* **HOW TO COMPLETE THIS TASK**: A complete answer retypes each of the records below precisely and includes none of the pictures.

* **DATA TO USE**:
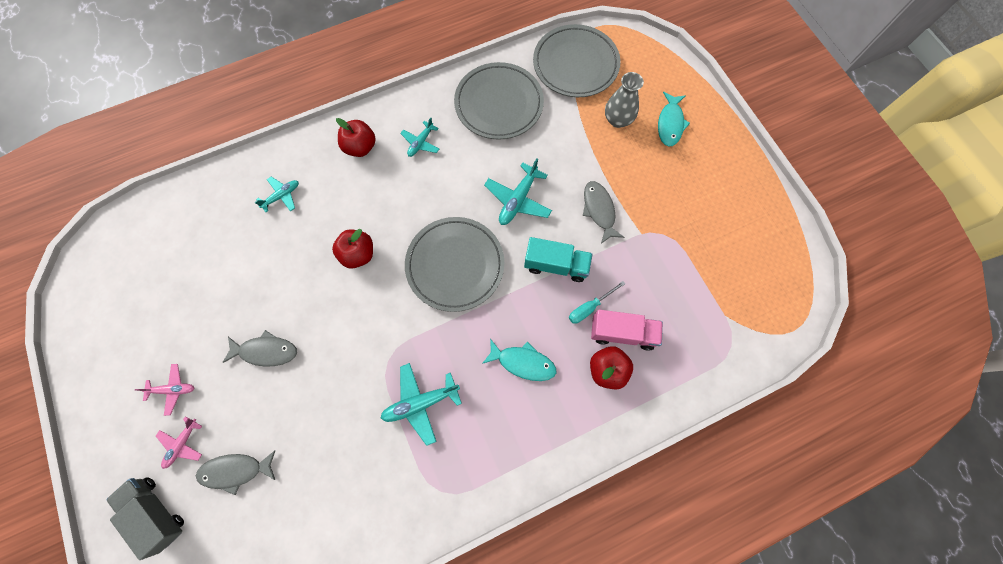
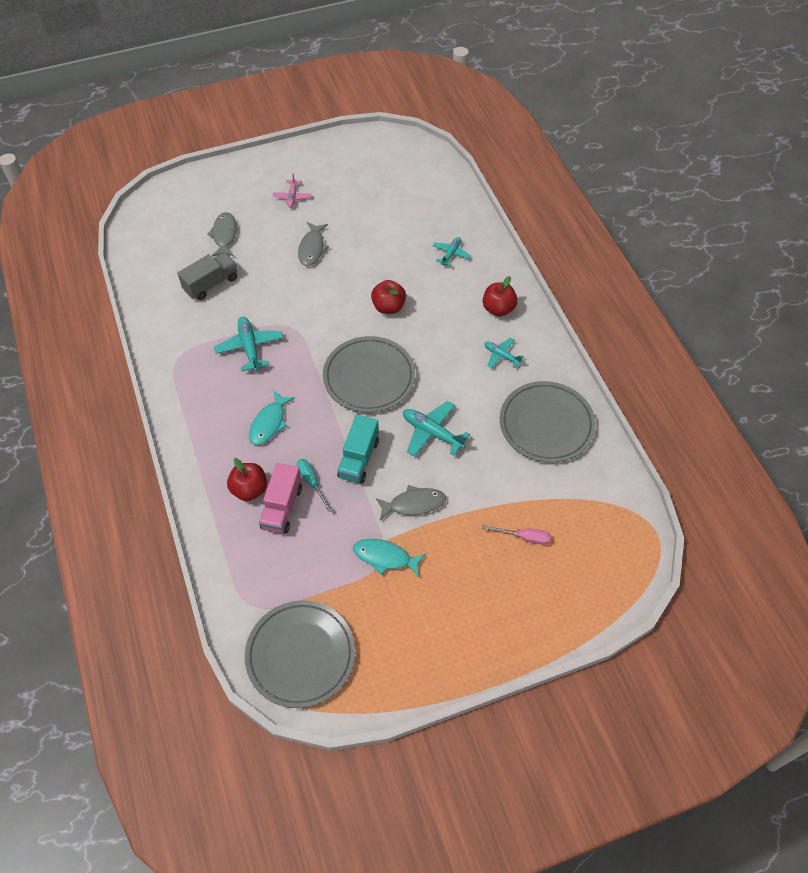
camera: 95 degrees right, 15 degrees down
(157, 512) = (206, 195): grey truck -> grey truck (211, 284)
(182, 444) = (251, 205): pink plane -> none
(282, 196) = (451, 254): turquoise plane -> turquoise plane turned 120 degrees counterclockwise
(575, 64) = (599, 503): grey plate -> grey plate (300, 655)
(617, 120) = (524, 537): grey vase -> pink screwdriver
(670, 124) = (517, 592): turquoise fish -> turquoise fish (385, 557)

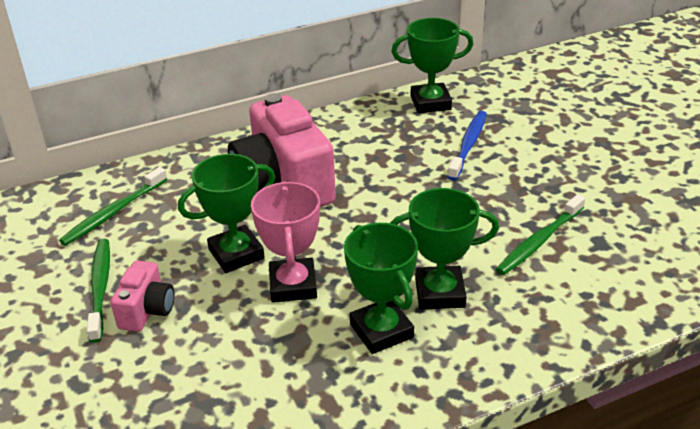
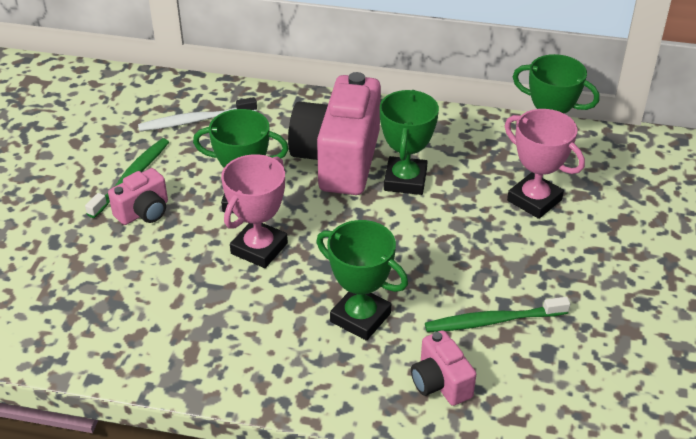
camera: 35 degrees right, 5 degrees up
(113, 213) = (195, 120): green toothbrush -> white toothbrush
(381, 331) = (284, 321): green trophy -> green trophy (405, 180)
(468, 145) = (534, 200): blue toothbrush -> pink trophy
(555, 306) = (440, 383): none -> pink camera

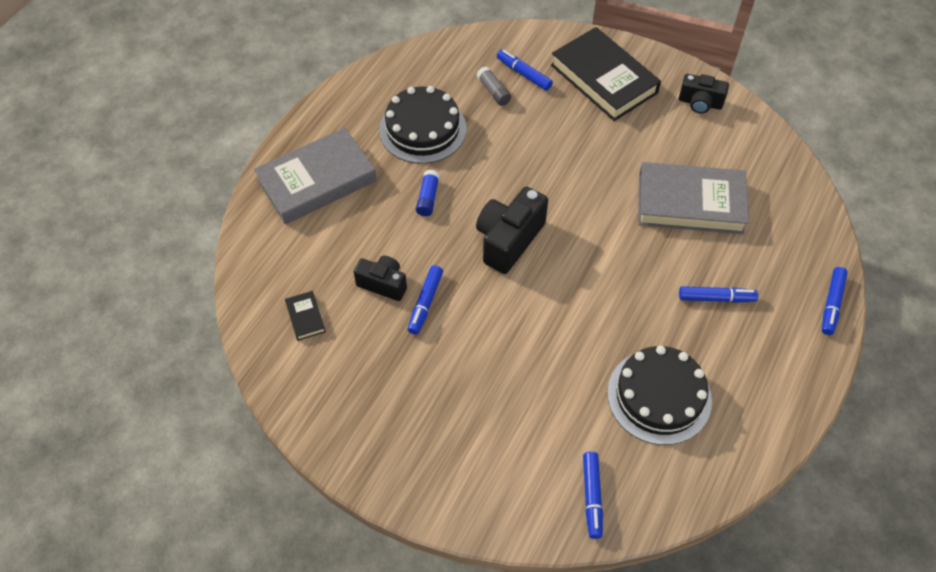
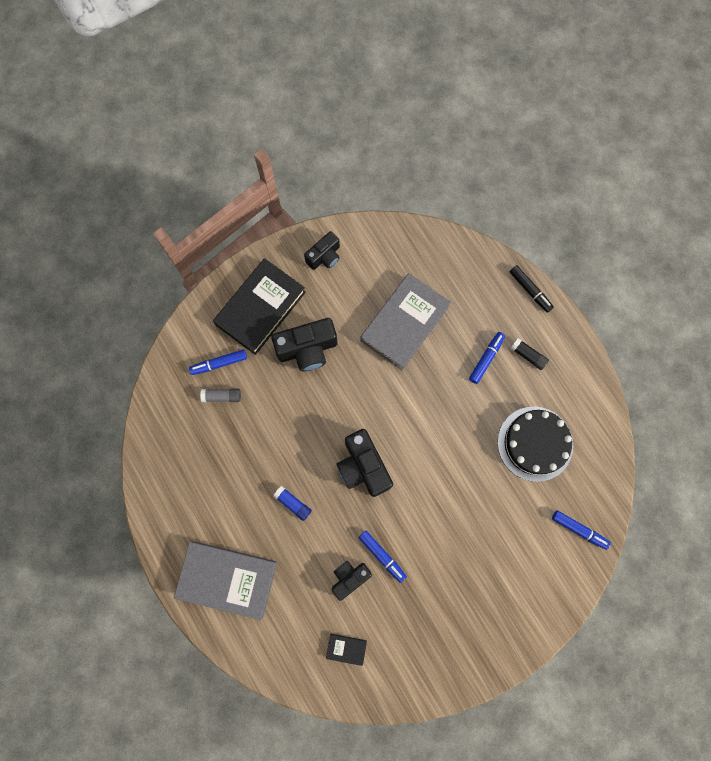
camera: 60 degrees left, 20 degrees up
(317, 181) = (227, 579): grey book -> grey book turned 75 degrees counterclockwise
(422, 129) = (226, 471): black cake -> none
(594, 134) = (307, 349): none -> black camera
(604, 79) = (260, 308): black book -> black book turned 45 degrees counterclockwise
(755, 339) = (528, 355): none -> black glue stick
(831, 304) = (530, 290): blue marker -> black marker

* **SOLUTION TO THE PROBLEM**:
camera: 95 degrees right, 15 degrees down
(157, 512) = (206, 195): grey truck -> grey truck (211, 284)
(182, 444) = (251, 205): pink plane -> none
(282, 196) = (451, 254): turquoise plane -> turquoise plane turned 120 degrees counterclockwise
(575, 64) = (599, 503): grey plate -> grey plate (300, 655)
(617, 120) = (524, 537): grey vase -> pink screwdriver
(670, 124) = (517, 592): turquoise fish -> turquoise fish (385, 557)

camera: 35 degrees right, 5 degrees up
(113, 213) = (195, 120): green toothbrush -> white toothbrush
(381, 331) = (284, 321): green trophy -> green trophy (405, 180)
(468, 145) = (534, 200): blue toothbrush -> pink trophy
(555, 306) = (440, 383): none -> pink camera

camera: 60 degrees left, 20 degrees up
(317, 181) = (227, 579): grey book -> grey book turned 75 degrees counterclockwise
(422, 129) = (226, 471): black cake -> none
(594, 134) = (307, 349): none -> black camera
(604, 79) = (260, 308): black book -> black book turned 45 degrees counterclockwise
(755, 339) = (528, 355): none -> black glue stick
(831, 304) = (530, 290): blue marker -> black marker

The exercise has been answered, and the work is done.